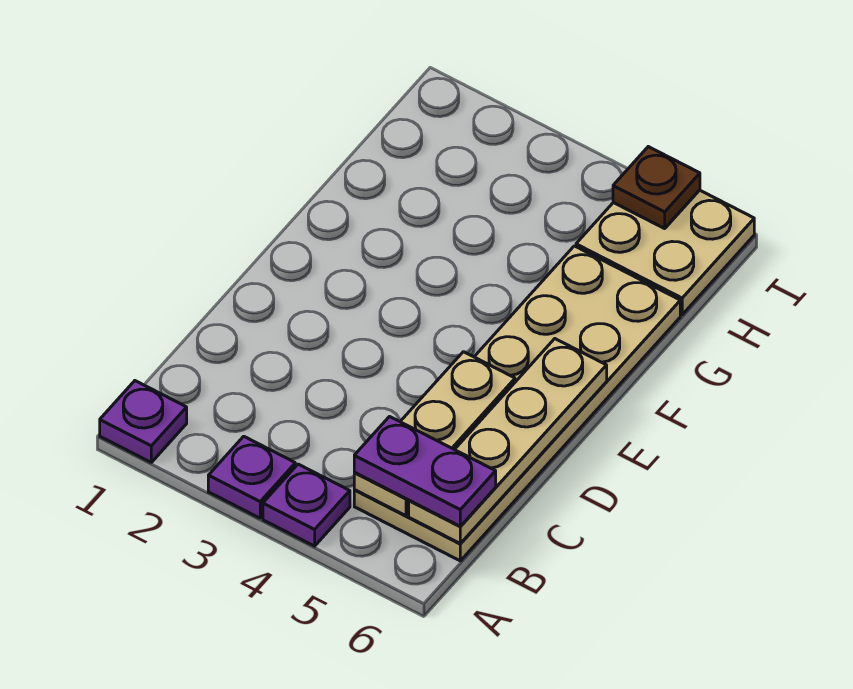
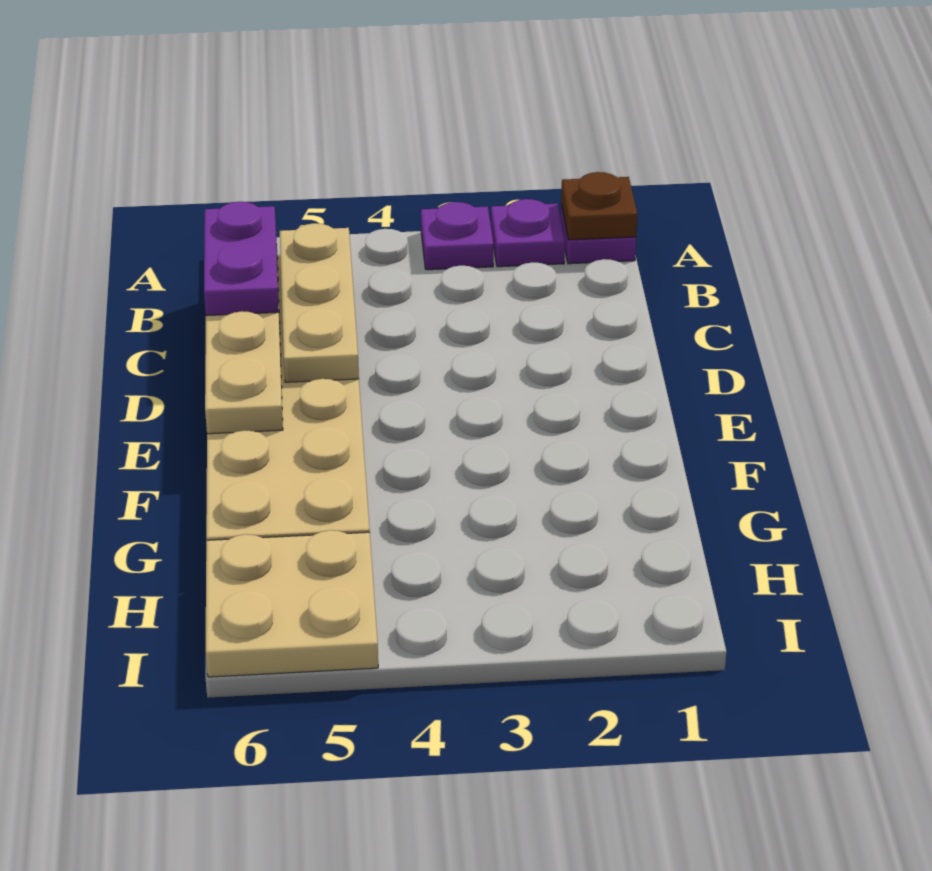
purple plate A4 level 1 -> purple plate A2 level 1
purple plate B5:B6 level 3 -> purple plate B6:C6 level 3
brown plate I5 level 2 -> brown plate A1 level 2

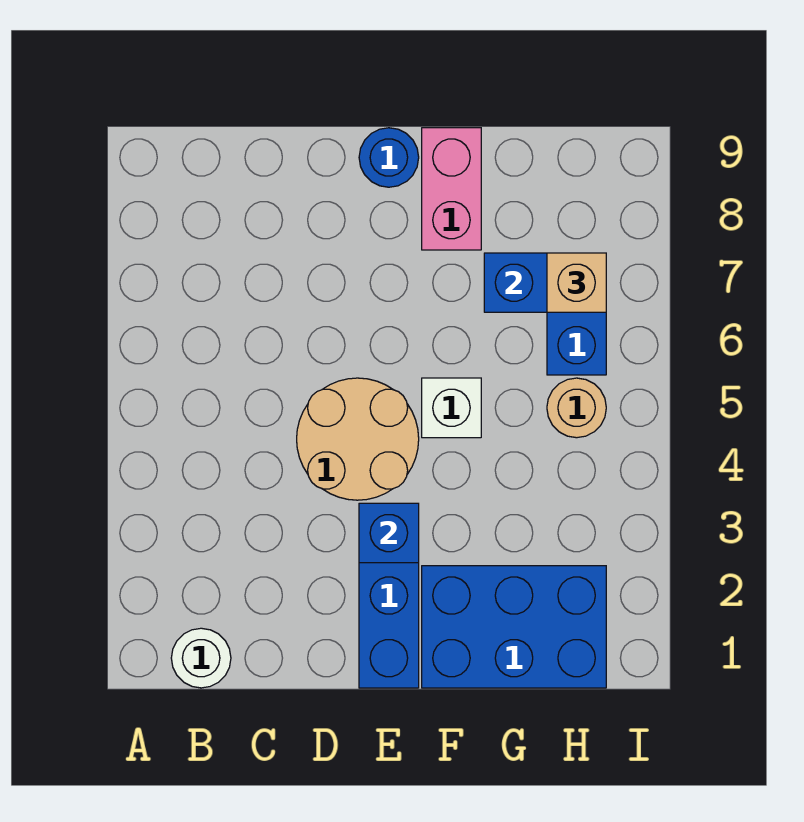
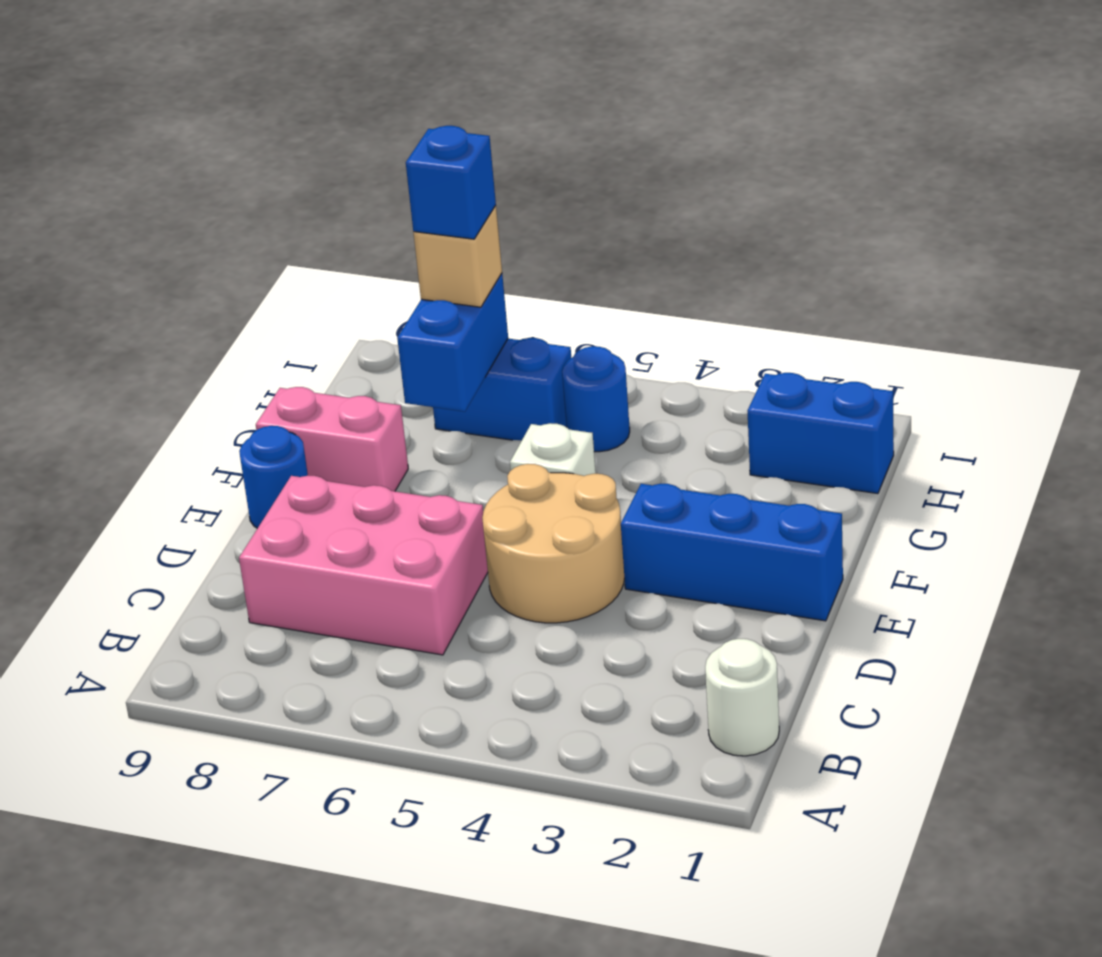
none -> pink brick C6:D8 level 1
blue brick E3 level 2 -> blue brick H7 level 4
blue brick F1:H2 level 1 -> blue brick H1:H2 level 1
tan round brick H5 level 1 -> blue round brick H5 level 1

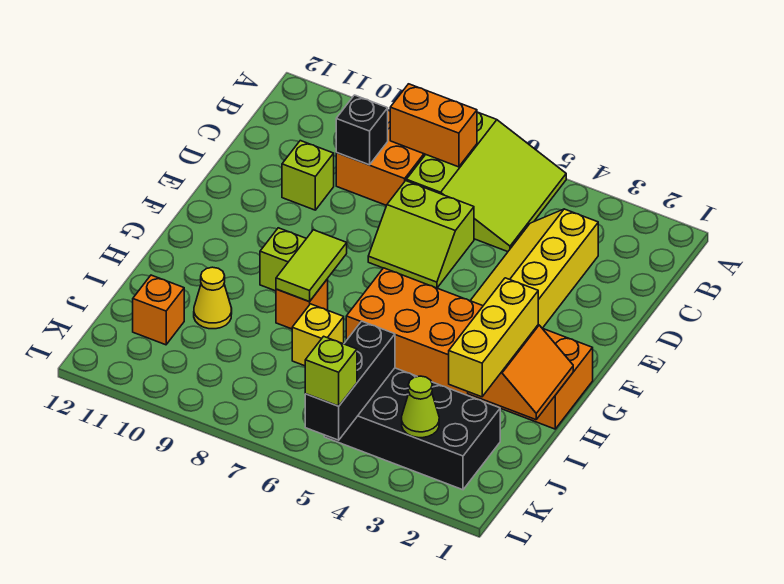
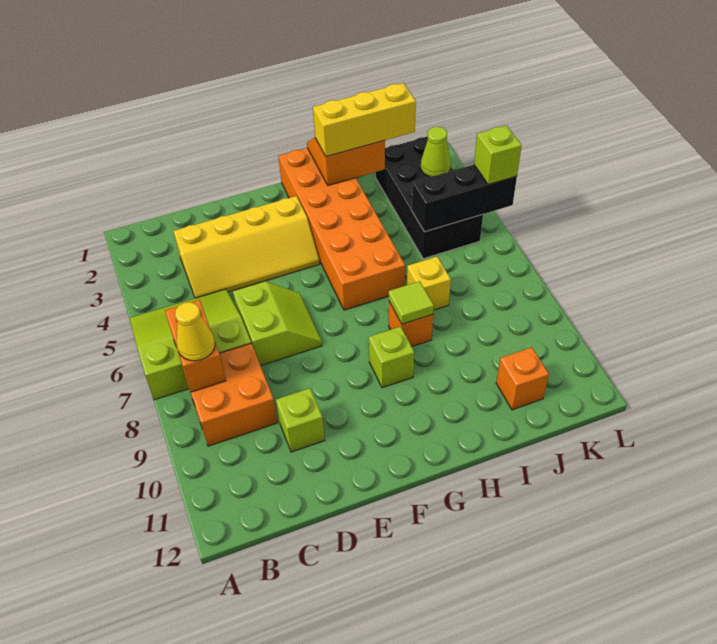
black brick C9 level 2 -> none
lime tile G8:H8 level 2 -> lime tile H8 level 2
yellow cone I10 level 1 -> yellow cone B8 level 3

**TASK STATEMENT**
Each line holding "blue" should be copied from the material above.

**ANSWER SECTION**
blue brick E3 level 2 -> blue brick H7 level 4
blue brick F1:H2 level 1 -> blue brick H1:H2 level 1
tan round brick H5 level 1 -> blue round brick H5 level 1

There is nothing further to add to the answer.